Exercise brief -> Give back all of the data exactly, with every picture omitted.

Data ->
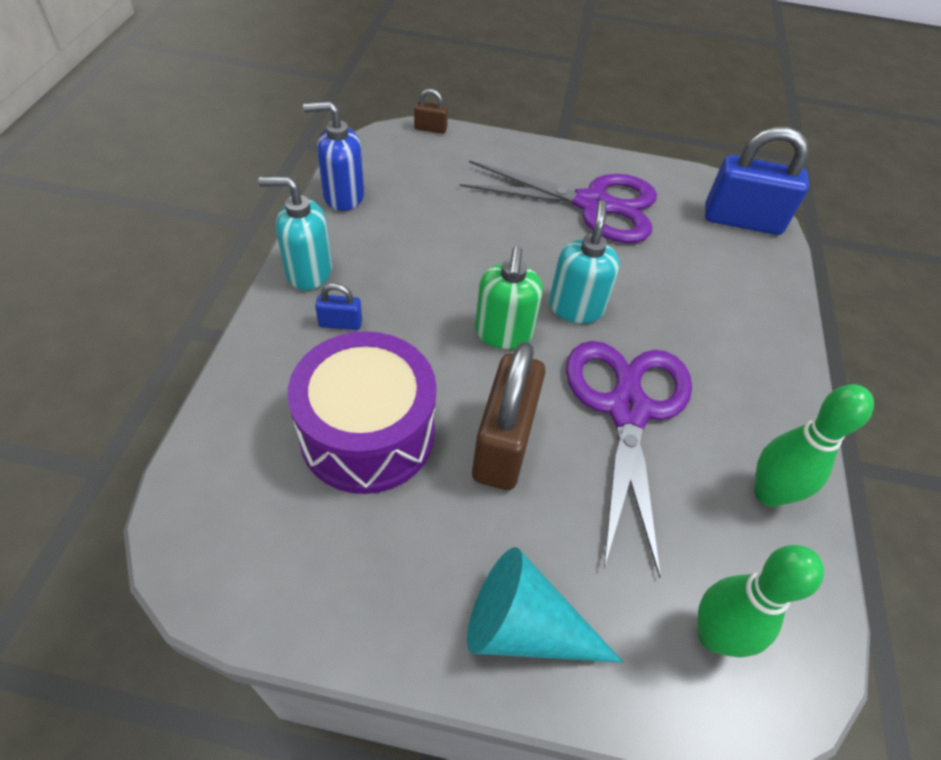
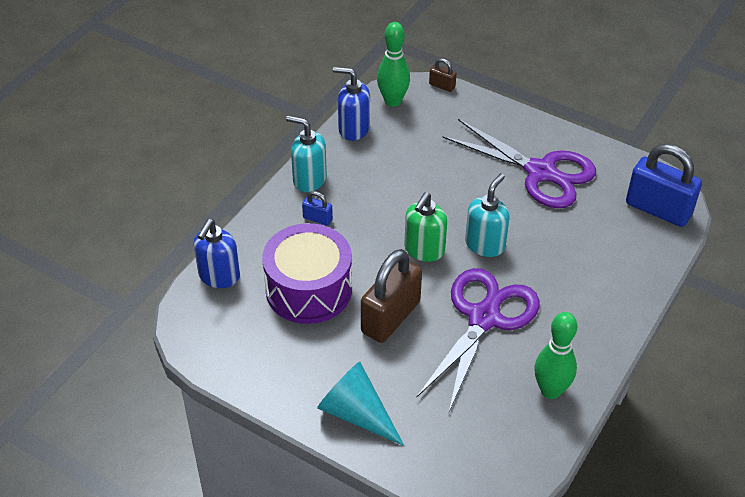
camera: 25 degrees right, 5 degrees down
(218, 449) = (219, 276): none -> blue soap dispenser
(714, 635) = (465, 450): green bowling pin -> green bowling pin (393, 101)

Response box ->
camera: 25 degrees right, 5 degrees down
(218, 449) = (219, 276): none -> blue soap dispenser
(714, 635) = (465, 450): green bowling pin -> green bowling pin (393, 101)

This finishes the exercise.